▶ [DIRECTION] Copy the rows below word for word, leaving out the pictures.
═══ SUPPLIED RECORDS ═══
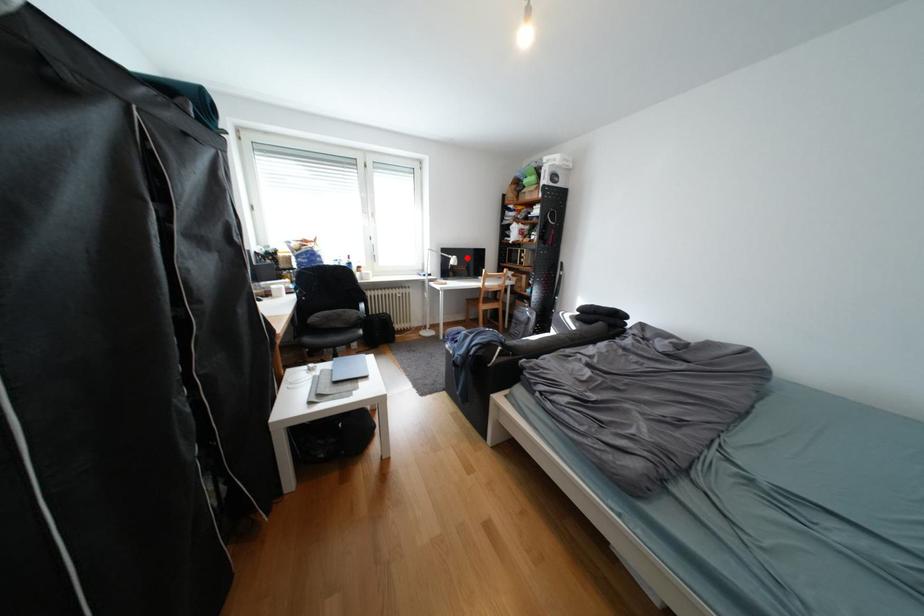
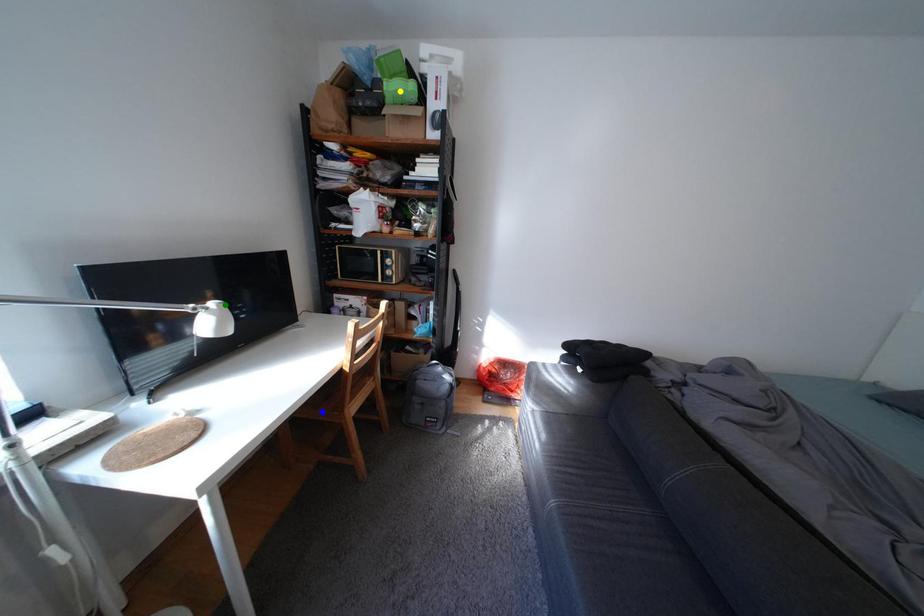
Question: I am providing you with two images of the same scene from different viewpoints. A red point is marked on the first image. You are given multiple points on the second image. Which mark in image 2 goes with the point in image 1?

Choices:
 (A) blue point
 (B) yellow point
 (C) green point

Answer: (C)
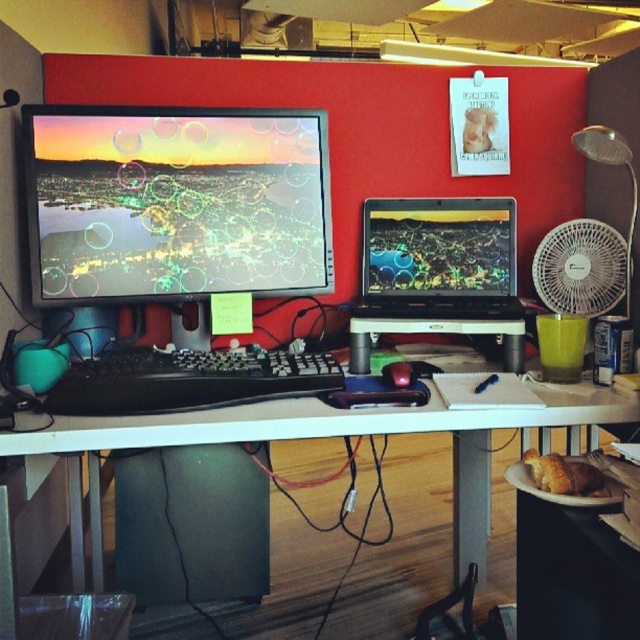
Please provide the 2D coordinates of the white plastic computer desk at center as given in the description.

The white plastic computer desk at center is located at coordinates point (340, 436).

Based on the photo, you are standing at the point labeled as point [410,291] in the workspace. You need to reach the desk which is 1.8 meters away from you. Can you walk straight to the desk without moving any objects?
═══
▶ [FINISHED TASK]
Question: I am providing you with two images of the same scene from different viewpoints. A red point is marked on the first image. You are given multiple points on the second image. Which mark in image 2 goes with the point in image 1?

Choices:
 (A) blue point
 (B) yellow point
 (C) green point

Answer: (C)
Please provide the 2D coordinates of the white plastic computer desk at center as given in the description.

The white plastic computer desk at center is located at coordinates point (340, 436).

Based on the photo, you are standing at the point labeled as point [410,291] in the workspace. You need to reach the desk which is 1.8 meters away from you. Can you walk straight to the desk without moving any objects?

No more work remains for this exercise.